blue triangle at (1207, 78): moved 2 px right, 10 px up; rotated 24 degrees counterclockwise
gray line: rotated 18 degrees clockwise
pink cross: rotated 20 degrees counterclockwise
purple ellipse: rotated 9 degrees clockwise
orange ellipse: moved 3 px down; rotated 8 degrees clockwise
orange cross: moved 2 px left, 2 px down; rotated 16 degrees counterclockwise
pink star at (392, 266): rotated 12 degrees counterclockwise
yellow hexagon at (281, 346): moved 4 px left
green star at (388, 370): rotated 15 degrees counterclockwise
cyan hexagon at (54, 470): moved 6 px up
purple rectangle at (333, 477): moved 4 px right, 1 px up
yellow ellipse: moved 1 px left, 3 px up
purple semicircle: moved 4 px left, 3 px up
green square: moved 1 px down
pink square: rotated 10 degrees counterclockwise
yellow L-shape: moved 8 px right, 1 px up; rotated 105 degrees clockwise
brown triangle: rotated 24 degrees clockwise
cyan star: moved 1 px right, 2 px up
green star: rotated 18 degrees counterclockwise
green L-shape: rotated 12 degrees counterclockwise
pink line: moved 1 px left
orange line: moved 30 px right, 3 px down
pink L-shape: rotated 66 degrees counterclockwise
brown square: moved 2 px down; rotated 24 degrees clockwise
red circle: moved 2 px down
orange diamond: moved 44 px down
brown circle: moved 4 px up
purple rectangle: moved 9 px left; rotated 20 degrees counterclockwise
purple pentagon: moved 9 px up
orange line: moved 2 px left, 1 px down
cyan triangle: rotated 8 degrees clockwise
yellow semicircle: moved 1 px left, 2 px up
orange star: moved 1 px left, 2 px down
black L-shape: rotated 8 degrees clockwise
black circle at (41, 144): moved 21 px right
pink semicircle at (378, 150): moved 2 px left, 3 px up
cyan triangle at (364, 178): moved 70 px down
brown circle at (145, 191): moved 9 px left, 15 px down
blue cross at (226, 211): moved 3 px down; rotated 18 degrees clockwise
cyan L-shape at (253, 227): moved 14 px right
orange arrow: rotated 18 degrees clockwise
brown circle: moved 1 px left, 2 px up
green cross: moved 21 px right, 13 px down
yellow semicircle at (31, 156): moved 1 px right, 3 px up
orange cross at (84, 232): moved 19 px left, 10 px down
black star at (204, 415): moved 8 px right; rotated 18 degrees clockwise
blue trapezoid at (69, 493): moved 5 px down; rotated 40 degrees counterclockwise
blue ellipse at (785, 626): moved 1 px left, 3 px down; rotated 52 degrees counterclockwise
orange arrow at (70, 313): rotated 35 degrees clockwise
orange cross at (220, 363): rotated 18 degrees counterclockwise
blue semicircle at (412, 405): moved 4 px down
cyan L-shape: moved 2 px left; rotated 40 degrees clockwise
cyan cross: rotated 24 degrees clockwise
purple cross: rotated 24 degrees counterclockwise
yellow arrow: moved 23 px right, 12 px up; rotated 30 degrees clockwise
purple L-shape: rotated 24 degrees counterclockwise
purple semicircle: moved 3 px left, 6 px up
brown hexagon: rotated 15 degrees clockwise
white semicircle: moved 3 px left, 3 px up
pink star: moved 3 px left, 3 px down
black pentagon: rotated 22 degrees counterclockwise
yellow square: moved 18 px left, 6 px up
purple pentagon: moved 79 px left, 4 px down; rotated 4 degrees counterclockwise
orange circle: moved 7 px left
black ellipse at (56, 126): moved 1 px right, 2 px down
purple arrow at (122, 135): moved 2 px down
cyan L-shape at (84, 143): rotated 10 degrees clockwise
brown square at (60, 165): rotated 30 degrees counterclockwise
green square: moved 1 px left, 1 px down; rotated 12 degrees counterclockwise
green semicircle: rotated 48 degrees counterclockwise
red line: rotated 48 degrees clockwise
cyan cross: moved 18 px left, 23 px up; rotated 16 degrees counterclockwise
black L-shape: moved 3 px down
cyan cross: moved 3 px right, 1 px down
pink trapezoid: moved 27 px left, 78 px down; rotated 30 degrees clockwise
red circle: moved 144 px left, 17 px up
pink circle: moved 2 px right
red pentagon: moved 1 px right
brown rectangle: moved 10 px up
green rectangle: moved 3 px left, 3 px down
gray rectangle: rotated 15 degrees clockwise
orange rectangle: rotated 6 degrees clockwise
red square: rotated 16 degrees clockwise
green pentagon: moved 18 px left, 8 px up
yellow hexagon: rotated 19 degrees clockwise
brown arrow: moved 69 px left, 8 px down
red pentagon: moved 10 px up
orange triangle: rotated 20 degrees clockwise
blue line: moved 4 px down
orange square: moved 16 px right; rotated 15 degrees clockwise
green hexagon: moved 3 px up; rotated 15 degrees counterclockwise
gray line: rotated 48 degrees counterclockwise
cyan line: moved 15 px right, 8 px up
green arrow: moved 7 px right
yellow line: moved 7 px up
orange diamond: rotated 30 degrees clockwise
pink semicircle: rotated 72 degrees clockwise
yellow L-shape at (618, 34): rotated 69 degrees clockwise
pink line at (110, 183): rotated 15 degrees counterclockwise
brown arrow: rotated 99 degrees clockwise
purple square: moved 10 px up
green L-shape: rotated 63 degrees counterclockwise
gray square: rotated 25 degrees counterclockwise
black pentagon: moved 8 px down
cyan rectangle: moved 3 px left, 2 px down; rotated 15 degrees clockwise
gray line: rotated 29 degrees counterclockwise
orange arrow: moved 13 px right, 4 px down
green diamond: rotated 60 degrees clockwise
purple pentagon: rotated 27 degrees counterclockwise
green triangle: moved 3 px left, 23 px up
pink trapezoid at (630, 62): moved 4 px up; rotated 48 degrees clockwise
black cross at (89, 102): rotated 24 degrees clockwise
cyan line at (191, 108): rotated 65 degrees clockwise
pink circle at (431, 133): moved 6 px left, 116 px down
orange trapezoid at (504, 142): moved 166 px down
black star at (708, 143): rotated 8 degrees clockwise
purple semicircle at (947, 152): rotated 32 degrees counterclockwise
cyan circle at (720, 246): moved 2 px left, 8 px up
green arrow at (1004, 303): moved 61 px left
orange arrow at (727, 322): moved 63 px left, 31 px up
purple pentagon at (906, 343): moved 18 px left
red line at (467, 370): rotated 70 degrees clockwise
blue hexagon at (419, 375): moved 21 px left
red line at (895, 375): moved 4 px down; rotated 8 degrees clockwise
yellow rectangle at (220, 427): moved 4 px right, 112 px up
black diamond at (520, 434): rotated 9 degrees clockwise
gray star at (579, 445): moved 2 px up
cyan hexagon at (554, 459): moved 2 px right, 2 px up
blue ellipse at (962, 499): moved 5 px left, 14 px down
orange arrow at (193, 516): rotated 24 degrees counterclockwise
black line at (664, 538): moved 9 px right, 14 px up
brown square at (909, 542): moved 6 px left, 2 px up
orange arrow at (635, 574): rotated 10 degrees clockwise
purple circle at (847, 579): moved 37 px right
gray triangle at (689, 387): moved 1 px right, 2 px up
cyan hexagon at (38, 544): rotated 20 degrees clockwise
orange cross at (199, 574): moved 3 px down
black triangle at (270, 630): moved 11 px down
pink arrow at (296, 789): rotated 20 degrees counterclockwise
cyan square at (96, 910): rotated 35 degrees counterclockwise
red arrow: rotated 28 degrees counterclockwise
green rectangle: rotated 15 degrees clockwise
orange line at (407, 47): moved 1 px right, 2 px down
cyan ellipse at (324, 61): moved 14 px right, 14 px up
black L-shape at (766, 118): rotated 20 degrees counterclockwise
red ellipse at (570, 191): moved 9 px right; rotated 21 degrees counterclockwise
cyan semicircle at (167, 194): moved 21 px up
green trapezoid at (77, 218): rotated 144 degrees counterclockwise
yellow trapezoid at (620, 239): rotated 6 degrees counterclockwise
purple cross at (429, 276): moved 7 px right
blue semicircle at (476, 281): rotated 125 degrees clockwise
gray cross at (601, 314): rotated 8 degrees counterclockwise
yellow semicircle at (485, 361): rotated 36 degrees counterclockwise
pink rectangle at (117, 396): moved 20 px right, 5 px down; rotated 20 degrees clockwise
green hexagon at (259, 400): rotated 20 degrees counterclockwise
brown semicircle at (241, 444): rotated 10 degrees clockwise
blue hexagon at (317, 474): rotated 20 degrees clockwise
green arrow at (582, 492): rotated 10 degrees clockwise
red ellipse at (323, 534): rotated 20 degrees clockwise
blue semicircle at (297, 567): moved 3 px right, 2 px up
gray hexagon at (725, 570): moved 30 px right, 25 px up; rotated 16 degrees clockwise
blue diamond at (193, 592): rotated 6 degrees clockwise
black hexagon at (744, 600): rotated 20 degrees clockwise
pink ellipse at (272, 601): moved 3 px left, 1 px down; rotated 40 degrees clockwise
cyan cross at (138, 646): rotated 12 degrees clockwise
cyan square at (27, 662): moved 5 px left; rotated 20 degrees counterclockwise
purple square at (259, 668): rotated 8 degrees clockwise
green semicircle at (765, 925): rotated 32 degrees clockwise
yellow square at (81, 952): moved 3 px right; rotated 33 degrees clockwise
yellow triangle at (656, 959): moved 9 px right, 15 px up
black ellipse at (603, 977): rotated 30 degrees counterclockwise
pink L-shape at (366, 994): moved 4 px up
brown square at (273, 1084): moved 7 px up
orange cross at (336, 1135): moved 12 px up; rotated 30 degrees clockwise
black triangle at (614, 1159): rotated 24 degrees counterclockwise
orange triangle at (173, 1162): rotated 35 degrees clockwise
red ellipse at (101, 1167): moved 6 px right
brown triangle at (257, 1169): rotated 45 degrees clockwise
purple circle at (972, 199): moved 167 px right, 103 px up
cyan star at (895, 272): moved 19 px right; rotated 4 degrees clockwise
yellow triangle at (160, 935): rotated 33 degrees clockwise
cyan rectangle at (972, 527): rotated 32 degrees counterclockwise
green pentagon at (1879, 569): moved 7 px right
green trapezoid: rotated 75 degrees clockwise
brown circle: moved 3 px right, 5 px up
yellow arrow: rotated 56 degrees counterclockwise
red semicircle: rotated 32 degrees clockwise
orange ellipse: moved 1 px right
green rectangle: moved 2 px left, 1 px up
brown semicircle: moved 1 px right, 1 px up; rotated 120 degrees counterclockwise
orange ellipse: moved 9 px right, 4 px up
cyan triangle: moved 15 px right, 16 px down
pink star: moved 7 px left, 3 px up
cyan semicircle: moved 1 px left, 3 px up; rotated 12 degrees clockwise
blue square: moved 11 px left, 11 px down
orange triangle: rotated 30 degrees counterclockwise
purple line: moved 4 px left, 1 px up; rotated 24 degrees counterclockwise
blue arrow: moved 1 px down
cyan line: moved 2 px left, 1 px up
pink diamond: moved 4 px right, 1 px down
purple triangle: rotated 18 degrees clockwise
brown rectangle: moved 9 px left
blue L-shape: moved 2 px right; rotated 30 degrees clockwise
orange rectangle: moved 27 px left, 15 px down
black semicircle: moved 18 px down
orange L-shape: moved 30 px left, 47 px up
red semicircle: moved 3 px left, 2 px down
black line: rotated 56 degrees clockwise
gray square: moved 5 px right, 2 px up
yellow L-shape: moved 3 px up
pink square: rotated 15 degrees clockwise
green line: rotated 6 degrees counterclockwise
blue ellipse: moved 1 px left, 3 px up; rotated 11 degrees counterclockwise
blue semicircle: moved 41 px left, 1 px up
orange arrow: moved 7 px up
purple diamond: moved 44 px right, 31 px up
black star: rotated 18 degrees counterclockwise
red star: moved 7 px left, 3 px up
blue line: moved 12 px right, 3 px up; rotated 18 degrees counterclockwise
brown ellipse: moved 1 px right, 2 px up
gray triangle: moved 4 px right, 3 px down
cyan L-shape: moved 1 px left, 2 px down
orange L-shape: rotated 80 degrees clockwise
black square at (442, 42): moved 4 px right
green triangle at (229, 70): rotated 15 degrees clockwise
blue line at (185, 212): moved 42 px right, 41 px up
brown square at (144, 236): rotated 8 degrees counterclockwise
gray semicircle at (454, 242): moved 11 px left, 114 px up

####

Looking at the entries above, can you reproduce exactly the lines from the one that holds "orange arrow: rotated 18 degrees clockwise" through the one that holds "orange cross at (84, 232): moved", and only those?

orange arrow: rotated 18 degrees clockwise
brown circle: moved 1 px left, 2 px up
green cross: moved 21 px right, 13 px down
yellow semicircle at (31, 156): moved 1 px right, 3 px up
orange cross at (84, 232): moved 19 px left, 10 px down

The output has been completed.